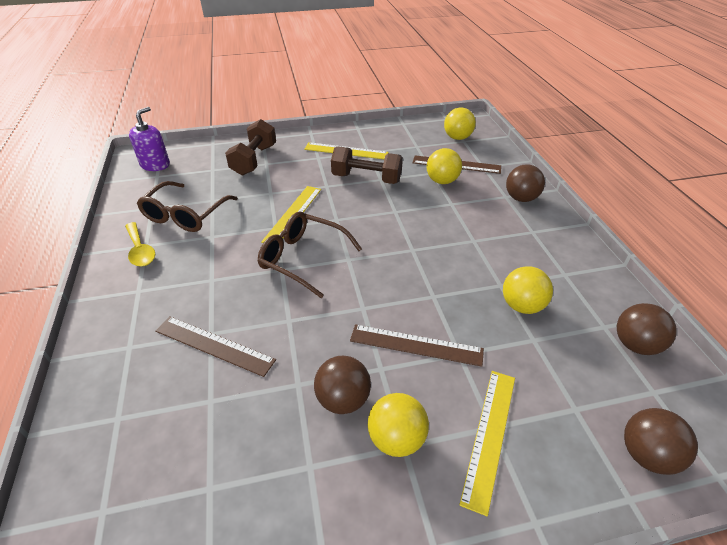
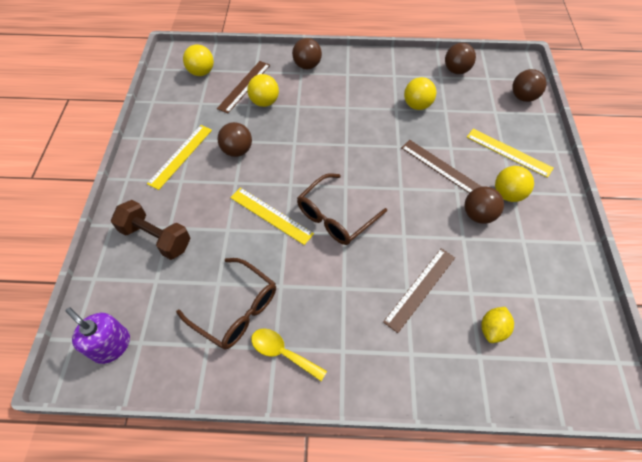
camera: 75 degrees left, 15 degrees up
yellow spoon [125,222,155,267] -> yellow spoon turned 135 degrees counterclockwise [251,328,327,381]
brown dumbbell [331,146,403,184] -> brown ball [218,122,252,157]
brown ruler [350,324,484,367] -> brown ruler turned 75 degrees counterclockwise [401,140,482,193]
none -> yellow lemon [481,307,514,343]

---

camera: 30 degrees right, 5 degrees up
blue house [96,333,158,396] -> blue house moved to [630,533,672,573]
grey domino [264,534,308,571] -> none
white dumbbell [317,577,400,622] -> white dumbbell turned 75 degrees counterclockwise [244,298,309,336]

---

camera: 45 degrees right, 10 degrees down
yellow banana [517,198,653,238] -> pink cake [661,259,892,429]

* [TASK GOAL]: Using the listing above, return word for word each line from the one that has "camera: 75 degrees left, 15 degrees up" through the one that has "none -> yellow lemon [481,307,514,343]", and no line outside that range.

* [RESPONSE TO THE TASK]:
camera: 75 degrees left, 15 degrees up
yellow spoon [125,222,155,267] -> yellow spoon turned 135 degrees counterclockwise [251,328,327,381]
brown dumbbell [331,146,403,184] -> brown ball [218,122,252,157]
brown ruler [350,324,484,367] -> brown ruler turned 75 degrees counterclockwise [401,140,482,193]
none -> yellow lemon [481,307,514,343]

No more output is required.